== What the task requires ==
Check which lines in the records hold "vase" and report how many there are, with no other text.

== Records shown ==
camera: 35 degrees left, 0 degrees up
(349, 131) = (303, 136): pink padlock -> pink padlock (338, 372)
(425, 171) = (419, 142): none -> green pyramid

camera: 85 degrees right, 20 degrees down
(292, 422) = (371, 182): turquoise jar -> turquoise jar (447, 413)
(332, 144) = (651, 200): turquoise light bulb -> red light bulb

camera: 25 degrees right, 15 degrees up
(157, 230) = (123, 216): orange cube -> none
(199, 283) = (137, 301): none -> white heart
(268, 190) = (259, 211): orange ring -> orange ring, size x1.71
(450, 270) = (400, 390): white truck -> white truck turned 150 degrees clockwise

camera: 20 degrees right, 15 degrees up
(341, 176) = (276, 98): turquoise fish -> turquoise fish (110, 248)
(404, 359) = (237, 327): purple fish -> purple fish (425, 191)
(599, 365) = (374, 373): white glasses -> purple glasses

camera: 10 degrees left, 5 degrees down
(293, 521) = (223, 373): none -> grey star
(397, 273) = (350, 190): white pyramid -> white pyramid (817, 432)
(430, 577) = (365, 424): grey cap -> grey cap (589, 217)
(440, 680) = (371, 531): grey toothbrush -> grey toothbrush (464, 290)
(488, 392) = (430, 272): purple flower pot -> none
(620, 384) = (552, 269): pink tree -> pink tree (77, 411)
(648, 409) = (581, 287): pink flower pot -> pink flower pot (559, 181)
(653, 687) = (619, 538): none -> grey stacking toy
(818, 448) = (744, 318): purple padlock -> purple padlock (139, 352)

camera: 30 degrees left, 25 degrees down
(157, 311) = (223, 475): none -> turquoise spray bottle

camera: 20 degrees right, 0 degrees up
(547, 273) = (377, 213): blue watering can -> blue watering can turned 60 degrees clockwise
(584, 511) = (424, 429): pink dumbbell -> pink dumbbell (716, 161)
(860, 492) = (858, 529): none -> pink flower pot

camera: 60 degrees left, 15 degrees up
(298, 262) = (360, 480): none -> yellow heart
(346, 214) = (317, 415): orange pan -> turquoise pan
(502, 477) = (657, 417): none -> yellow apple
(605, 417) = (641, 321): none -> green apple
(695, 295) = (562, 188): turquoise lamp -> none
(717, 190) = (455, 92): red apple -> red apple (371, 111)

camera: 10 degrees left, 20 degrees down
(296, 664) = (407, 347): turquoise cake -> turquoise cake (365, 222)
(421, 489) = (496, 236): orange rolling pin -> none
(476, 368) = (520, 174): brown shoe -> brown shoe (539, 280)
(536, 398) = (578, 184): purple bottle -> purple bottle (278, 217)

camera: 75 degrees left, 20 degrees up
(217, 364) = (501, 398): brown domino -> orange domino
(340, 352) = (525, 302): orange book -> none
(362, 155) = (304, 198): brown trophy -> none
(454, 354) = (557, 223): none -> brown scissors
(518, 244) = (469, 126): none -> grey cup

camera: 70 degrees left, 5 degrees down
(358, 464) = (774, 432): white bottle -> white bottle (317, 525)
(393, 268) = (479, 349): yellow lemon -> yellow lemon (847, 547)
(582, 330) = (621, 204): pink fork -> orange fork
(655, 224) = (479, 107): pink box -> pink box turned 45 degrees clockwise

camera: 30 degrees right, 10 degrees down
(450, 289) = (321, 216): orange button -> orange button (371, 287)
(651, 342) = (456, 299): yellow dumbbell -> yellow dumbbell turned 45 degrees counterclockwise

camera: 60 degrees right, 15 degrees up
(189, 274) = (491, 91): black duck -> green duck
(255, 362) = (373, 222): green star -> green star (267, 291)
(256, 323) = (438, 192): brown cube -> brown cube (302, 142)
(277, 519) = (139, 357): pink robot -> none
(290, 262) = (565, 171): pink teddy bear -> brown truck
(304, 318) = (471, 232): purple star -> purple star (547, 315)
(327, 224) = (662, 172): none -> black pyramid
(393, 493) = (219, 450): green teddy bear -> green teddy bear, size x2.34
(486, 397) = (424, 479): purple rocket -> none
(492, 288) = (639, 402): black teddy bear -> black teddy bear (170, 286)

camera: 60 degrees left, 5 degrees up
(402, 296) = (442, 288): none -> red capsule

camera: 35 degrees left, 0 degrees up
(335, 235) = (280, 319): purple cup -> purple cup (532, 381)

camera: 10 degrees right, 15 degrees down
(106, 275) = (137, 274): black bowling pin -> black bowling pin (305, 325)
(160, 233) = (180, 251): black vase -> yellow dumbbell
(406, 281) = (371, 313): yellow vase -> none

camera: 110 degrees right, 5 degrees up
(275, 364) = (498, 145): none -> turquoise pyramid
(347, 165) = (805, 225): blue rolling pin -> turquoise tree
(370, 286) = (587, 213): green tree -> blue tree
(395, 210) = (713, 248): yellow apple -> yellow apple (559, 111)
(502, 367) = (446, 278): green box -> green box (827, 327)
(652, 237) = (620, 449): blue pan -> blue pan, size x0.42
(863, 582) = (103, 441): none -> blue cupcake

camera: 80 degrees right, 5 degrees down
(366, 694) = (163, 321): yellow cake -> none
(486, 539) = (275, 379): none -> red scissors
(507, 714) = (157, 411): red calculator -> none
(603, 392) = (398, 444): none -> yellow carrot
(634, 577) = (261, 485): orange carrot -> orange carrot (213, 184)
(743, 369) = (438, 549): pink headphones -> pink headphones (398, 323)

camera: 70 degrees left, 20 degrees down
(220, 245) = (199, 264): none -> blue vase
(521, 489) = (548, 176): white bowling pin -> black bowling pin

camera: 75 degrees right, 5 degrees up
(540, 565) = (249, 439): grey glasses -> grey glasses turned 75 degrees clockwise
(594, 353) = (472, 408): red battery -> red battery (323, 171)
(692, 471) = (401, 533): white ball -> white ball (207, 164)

== Problem solution ==
3